WORK TO BE COMPLETED:
Look at the entries below and restate word for word the lines from the first through the one that has "The BrownMushroom at".
::::
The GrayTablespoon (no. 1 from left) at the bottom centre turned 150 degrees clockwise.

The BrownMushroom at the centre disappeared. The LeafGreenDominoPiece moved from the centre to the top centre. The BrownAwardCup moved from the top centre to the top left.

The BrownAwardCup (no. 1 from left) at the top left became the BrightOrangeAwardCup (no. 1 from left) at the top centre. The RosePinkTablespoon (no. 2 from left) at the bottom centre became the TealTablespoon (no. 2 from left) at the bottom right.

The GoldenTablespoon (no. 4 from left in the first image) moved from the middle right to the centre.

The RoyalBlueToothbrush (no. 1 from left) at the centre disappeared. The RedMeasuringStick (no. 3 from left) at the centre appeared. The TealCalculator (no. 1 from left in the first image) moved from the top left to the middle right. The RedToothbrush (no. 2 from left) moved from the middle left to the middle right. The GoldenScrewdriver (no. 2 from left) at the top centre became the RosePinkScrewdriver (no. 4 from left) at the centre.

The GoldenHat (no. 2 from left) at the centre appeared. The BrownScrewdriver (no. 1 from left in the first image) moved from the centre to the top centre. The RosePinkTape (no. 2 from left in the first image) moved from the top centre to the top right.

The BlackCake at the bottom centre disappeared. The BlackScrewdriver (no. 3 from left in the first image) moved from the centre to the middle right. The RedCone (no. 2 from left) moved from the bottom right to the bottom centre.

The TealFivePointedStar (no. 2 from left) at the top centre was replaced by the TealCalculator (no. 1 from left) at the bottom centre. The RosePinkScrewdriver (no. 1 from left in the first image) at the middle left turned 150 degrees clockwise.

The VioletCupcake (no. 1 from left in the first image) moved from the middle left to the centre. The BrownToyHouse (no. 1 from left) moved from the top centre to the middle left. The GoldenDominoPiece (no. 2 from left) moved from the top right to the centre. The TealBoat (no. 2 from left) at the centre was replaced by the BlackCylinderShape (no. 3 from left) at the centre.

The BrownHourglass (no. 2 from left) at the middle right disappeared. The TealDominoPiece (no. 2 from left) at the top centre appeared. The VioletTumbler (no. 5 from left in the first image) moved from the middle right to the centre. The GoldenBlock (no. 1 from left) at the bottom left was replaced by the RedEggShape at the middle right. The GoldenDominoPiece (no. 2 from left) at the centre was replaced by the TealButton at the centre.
::::
YOUR RESPONSE:
The GrayTablespoon (no. 1 from left) at the bottom centre turned 150 degrees clockwise.

The BrownMushroom at the centre disappeared. The LeafGreenDominoPiece moved from the centre to the top centre. The BrownAwardCup moved from the top centre to the top left.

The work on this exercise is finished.